*WORK REQUEST*
The reply to the records below should contain exactly the lines from the line with "U1: TLC555 -> SA555" through the line with "R11: 47k (CNT3, DRV) -> 680 (CNT3, DRV)", and nothing besides.

*ENTRIES SUPPLIED*

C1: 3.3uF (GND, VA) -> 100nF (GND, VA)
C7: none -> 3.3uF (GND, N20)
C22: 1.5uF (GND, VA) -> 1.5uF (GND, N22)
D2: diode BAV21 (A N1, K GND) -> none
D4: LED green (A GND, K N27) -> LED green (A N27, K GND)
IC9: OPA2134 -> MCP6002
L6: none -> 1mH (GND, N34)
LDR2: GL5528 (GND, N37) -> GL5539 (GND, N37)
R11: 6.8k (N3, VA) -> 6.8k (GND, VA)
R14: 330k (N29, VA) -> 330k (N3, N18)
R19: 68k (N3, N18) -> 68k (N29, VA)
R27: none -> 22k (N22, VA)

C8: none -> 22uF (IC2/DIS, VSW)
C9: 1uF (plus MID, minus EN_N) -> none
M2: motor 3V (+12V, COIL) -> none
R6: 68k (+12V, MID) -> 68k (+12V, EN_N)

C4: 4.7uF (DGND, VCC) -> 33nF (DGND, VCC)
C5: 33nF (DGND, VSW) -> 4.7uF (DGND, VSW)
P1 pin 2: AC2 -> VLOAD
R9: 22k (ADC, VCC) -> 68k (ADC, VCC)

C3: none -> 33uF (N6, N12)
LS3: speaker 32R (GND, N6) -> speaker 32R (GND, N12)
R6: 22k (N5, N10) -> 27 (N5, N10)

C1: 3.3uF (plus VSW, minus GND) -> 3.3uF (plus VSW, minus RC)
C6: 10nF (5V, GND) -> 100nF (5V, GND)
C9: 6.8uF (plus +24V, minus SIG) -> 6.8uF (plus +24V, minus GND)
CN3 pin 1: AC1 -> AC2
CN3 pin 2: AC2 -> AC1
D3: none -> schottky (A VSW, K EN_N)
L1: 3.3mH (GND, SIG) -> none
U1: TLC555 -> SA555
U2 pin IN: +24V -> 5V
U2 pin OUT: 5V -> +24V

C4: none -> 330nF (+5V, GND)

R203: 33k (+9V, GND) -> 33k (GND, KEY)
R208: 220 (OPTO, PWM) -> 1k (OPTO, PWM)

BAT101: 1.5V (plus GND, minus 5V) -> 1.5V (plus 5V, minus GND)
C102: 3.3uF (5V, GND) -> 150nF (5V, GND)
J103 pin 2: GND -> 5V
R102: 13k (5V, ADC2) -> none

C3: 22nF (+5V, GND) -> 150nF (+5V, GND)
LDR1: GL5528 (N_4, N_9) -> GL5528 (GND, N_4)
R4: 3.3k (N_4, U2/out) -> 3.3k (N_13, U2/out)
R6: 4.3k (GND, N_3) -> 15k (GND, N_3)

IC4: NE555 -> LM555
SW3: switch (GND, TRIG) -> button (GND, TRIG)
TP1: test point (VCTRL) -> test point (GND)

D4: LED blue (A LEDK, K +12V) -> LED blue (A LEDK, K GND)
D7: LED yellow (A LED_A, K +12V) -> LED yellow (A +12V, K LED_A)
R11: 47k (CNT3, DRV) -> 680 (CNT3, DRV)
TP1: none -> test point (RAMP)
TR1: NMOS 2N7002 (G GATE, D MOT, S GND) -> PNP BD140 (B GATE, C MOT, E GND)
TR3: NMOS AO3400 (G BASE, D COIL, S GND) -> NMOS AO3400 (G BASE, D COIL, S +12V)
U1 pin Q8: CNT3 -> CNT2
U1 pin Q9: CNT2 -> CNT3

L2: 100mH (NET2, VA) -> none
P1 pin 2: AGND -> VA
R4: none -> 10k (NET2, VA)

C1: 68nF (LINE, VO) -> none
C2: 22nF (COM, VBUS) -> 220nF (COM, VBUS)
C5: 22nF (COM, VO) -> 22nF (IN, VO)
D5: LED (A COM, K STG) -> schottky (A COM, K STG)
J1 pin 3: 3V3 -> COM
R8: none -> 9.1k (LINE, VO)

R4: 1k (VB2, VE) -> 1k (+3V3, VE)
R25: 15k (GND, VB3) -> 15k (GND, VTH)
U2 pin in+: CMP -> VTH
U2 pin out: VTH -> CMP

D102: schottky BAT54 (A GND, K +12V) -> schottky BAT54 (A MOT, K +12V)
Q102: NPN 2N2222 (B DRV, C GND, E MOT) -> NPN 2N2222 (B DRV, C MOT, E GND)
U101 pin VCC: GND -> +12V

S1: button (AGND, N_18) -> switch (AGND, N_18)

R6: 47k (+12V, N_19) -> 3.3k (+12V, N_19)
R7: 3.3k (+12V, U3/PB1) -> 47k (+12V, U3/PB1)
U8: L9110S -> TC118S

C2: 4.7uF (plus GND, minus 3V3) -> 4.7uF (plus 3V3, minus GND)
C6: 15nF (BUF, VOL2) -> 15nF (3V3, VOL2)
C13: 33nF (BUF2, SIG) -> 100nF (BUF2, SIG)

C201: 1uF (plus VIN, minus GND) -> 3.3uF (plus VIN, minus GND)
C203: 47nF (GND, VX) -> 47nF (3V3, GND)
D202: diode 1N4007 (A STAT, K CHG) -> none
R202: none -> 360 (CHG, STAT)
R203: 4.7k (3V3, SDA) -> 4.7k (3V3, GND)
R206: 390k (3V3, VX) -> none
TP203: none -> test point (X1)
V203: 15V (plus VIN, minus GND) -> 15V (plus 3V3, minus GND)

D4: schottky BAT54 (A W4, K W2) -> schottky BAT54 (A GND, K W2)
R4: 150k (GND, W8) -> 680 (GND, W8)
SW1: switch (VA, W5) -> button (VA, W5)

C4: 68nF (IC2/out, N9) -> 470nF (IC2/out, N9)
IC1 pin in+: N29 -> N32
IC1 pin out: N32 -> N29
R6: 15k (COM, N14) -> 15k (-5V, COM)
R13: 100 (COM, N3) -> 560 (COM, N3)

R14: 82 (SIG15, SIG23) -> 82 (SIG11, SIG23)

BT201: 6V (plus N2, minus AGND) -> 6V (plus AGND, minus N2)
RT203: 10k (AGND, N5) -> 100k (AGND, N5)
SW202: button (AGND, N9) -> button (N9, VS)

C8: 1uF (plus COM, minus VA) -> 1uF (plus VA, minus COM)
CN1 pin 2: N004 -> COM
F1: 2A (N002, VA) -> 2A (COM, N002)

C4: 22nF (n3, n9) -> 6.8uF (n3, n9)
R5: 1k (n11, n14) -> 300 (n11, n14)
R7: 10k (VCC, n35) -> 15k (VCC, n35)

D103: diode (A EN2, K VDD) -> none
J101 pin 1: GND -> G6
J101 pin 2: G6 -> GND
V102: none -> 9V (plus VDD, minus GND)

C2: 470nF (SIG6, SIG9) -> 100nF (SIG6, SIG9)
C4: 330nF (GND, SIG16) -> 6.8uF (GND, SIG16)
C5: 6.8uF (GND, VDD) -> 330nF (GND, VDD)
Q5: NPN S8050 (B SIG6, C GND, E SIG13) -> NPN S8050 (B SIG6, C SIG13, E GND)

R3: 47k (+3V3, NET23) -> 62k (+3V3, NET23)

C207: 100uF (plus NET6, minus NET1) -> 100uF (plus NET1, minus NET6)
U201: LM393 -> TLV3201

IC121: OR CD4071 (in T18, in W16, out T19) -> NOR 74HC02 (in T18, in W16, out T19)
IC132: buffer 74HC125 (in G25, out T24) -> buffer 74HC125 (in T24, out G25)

*COMPLETED EXERCISE*
U1: TLC555 -> SA555
U2 pin IN: +24V -> 5V
U2 pin OUT: 5V -> +24V

C4: none -> 330nF (+5V, GND)

R203: 33k (+9V, GND) -> 33k (GND, KEY)
R208: 220 (OPTO, PWM) -> 1k (OPTO, PWM)

BAT101: 1.5V (plus GND, minus 5V) -> 1.5V (plus 5V, minus GND)
C102: 3.3uF (5V, GND) -> 150nF (5V, GND)
J103 pin 2: GND -> 5V
R102: 13k (5V, ADC2) -> none

C3: 22nF (+5V, GND) -> 150nF (+5V, GND)
LDR1: GL5528 (N_4, N_9) -> GL5528 (GND, N_4)
R4: 3.3k (N_4, U2/out) -> 3.3k (N_13, U2/out)
R6: 4.3k (GND, N_3) -> 15k (GND, N_3)

IC4: NE555 -> LM555
SW3: switch (GND, TRIG) -> button (GND, TRIG)
TP1: test point (VCTRL) -> test point (GND)

D4: LED blue (A LEDK, K +12V) -> LED blue (A LEDK, K GND)
D7: LED yellow (A LED_A, K +12V) -> LED yellow (A +12V, K LED_A)
R11: 47k (CNT3, DRV) -> 680 (CNT3, DRV)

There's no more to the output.